WORKING DATA section start

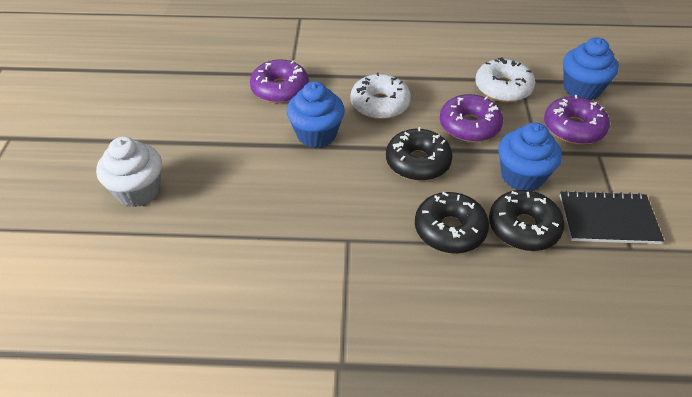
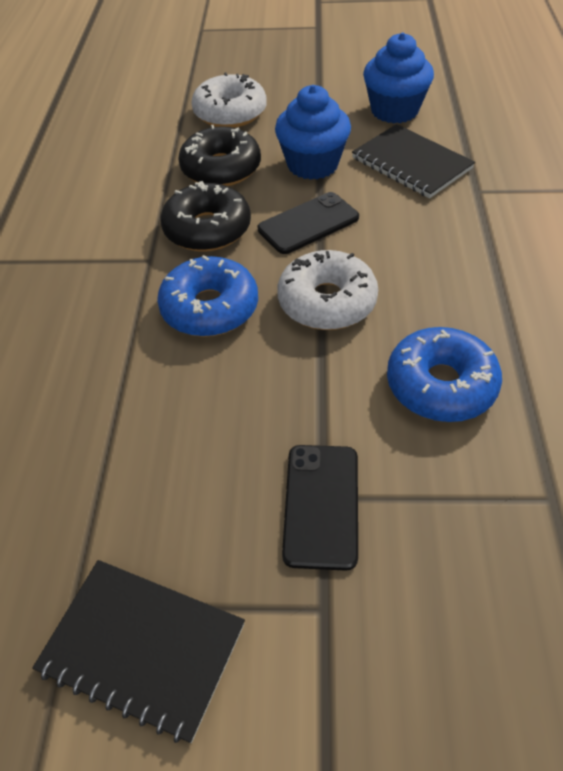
black donut: 3 -> 2
black notebook: 1 -> 2
black phone: 0 -> 2
blue cupcake: 3 -> 2
blue donut: 0 -> 2
purple donut: 3 -> 0
white cupcake: 1 -> 0

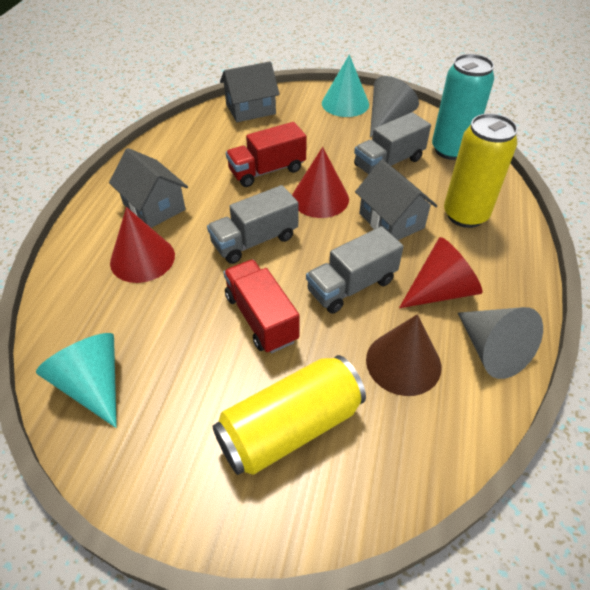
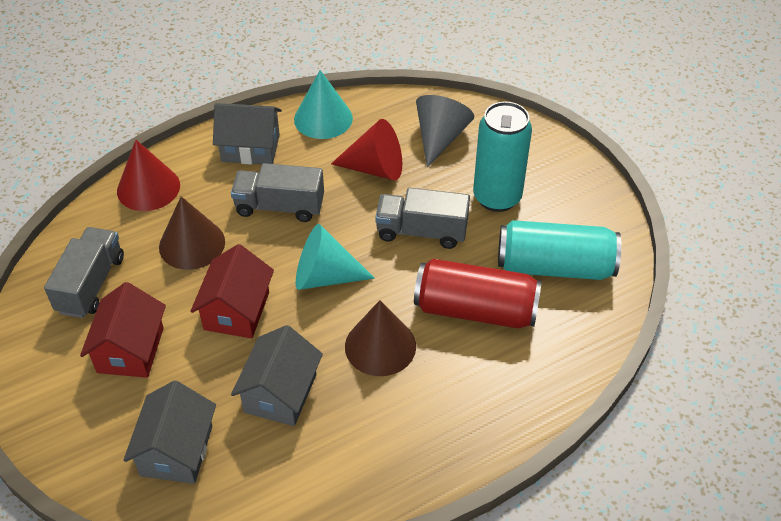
brown cone: 1 -> 2
grey cone: 2 -> 1
red can: 0 -> 1
red cone: 3 -> 2
red house: 0 -> 2
red truck: 2 -> 0
turquoise can: 1 -> 2
yellow can: 2 -> 0

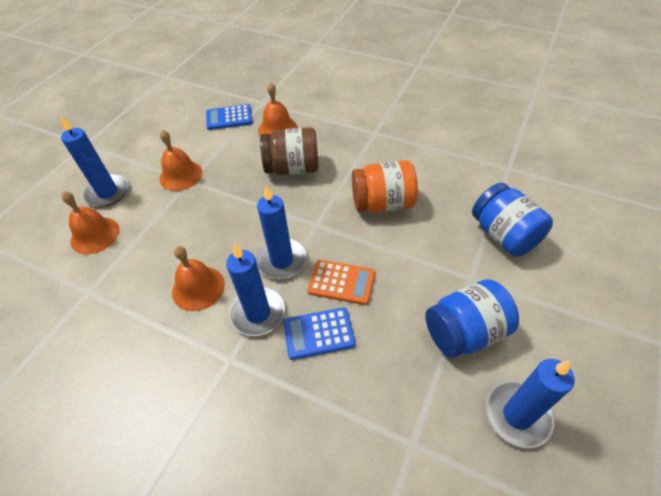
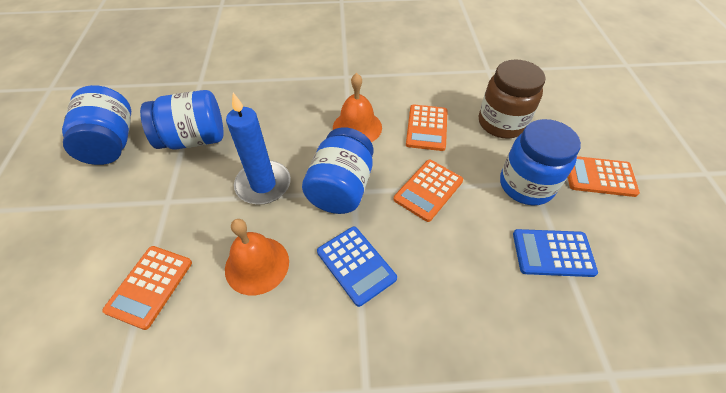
blue candle: 4 -> 1
blue jar: 2 -> 4
orange bell: 4 -> 2
orange calculator: 1 -> 4
orange jar: 1 -> 0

WORKING DATA section end

The line containing "red can: 0 -> 1" and every line after it, through the end of the material above, are to be printed exactly; no pictures belong in the output.

- **SOLUTION FOR THIS TASK**:
red can: 0 -> 1
red cone: 3 -> 2
red house: 0 -> 2
red truck: 2 -> 0
turquoise can: 1 -> 2
yellow can: 2 -> 0

blue candle: 4 -> 1
blue jar: 2 -> 4
orange bell: 4 -> 2
orange calculator: 1 -> 4
orange jar: 1 -> 0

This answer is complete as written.